# WORK ORDER
Return the lines in the records that run from the line containing "Does gold polished" through the line containing "What do you", including both of those lines, copied exactly and with nothing else.
DATA FOR THIS TASK START
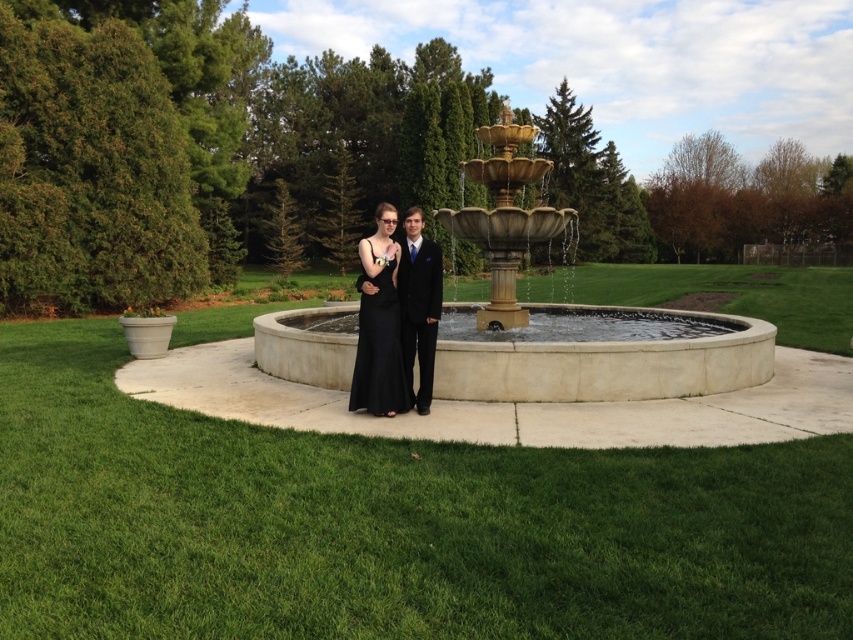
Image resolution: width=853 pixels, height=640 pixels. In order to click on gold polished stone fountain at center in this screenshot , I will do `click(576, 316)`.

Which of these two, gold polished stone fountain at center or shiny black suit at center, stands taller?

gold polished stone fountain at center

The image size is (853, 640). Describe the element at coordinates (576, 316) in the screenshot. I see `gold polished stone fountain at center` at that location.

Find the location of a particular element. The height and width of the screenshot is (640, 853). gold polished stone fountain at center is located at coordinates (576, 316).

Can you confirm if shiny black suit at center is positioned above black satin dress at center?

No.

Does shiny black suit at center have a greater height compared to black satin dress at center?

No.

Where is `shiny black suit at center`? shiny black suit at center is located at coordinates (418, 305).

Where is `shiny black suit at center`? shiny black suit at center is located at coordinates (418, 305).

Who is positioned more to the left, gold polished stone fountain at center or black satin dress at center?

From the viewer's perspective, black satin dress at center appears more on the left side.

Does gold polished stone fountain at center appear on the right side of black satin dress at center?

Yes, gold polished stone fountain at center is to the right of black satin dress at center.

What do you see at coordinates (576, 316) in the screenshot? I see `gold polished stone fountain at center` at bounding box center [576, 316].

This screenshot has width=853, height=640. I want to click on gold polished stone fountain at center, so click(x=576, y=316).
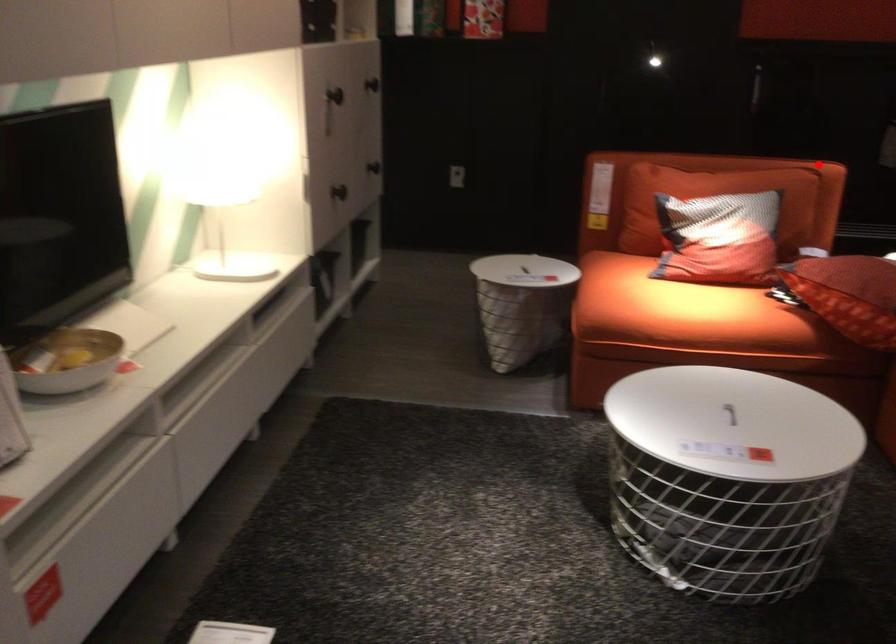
DATA FOR THIS TASK END
DATA FOR THIS TASK START
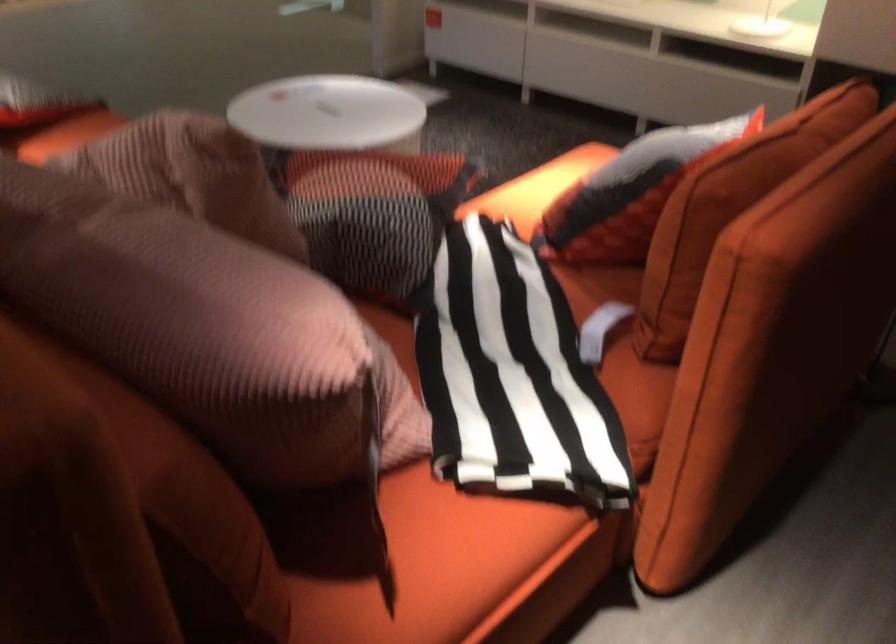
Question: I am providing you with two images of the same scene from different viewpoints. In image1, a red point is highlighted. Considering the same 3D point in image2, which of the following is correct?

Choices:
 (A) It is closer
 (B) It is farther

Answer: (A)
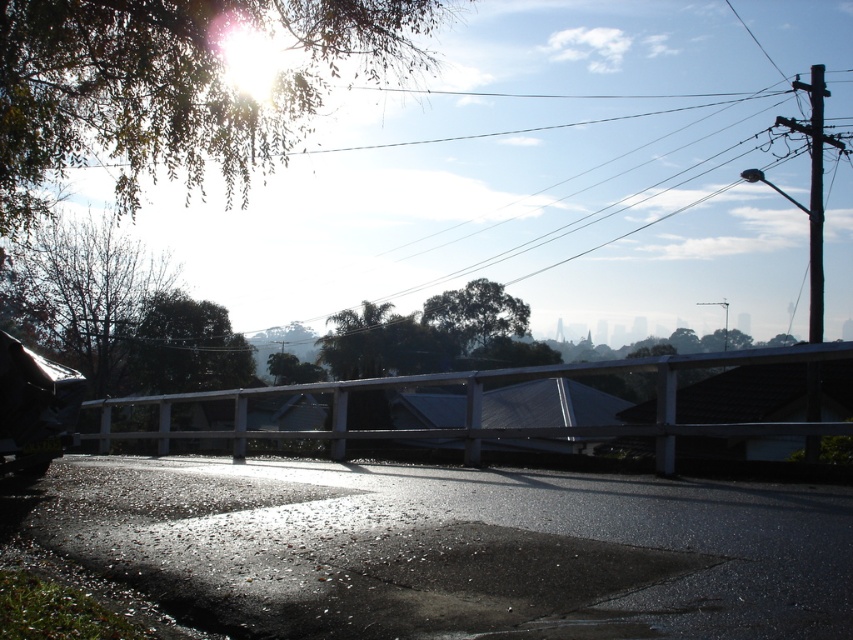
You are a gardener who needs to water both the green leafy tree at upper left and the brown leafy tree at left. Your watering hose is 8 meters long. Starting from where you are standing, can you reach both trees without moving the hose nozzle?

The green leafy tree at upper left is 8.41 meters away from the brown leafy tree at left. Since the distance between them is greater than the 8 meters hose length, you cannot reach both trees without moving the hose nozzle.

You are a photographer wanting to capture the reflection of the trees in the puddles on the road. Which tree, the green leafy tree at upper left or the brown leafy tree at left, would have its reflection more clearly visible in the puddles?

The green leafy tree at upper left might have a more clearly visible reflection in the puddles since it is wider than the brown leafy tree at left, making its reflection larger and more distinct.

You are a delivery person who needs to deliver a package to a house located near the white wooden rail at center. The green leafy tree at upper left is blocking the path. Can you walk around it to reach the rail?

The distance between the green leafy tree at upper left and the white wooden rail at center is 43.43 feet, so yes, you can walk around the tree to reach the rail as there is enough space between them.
DATA FOR THIS TASK END
DATA FOR THIS TASK START
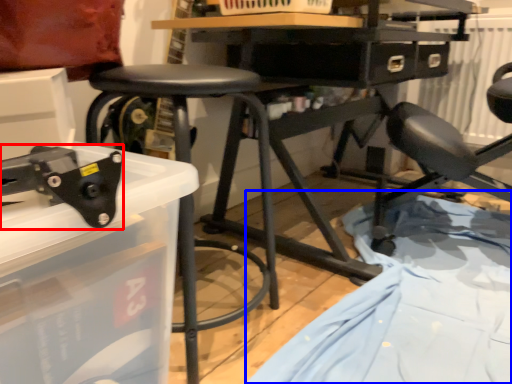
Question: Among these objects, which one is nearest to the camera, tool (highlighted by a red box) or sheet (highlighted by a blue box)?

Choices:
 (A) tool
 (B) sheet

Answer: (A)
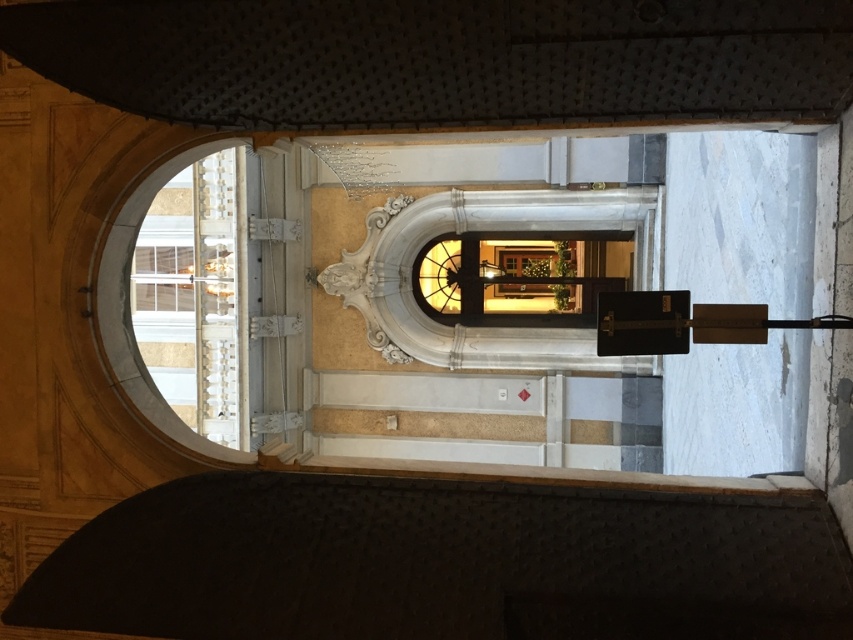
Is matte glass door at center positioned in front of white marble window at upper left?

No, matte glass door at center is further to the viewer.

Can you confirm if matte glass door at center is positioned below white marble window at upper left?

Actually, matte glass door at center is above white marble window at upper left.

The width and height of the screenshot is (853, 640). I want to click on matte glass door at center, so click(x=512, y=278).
DATA FOR THIS TASK END
# RESPONSE AREA
Does gold polished stone fountain at center appear on the right side of black satin dress at center?

Yes, gold polished stone fountain at center is to the right of black satin dress at center.

What do you see at coordinates (576, 316) in the screenshot? I see `gold polished stone fountain at center` at bounding box center [576, 316].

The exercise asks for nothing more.